> **DATA RECORDS**
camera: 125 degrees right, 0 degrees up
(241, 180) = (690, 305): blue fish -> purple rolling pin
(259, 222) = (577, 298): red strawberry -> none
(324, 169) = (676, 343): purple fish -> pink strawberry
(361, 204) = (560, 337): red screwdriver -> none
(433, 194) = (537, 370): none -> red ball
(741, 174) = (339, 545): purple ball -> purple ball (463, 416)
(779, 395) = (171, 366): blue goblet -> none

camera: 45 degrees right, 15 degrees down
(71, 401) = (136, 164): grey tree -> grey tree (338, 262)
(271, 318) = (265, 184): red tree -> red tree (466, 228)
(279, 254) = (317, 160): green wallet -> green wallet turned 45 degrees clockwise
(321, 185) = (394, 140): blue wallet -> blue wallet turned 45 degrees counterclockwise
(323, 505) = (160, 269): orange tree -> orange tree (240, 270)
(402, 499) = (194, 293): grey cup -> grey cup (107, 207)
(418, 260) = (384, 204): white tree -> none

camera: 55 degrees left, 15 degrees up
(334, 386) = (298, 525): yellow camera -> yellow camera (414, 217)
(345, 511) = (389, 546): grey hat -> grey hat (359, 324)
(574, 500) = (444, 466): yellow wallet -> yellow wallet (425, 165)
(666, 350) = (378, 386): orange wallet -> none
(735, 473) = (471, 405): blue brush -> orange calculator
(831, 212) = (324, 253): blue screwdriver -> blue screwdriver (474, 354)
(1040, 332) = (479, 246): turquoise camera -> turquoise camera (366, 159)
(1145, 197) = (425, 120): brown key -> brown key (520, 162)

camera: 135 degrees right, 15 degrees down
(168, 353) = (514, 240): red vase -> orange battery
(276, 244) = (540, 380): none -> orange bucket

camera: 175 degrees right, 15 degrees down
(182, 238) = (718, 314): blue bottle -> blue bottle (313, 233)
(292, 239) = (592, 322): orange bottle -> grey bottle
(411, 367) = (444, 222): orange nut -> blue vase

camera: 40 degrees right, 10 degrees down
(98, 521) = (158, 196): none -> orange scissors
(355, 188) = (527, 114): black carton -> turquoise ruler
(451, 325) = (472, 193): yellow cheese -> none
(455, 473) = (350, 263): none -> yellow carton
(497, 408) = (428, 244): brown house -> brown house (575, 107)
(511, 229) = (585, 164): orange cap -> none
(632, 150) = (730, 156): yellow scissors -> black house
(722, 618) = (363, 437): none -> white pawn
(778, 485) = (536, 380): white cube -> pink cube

> **WORK INSTRUCTIONS**
Lines holding "turned" in the data above: copy each of them.

> **RESPONSE BOX**
(279, 254) = (317, 160): green wallet -> green wallet turned 45 degrees clockwise
(321, 185) = (394, 140): blue wallet -> blue wallet turned 45 degrees counterclockwise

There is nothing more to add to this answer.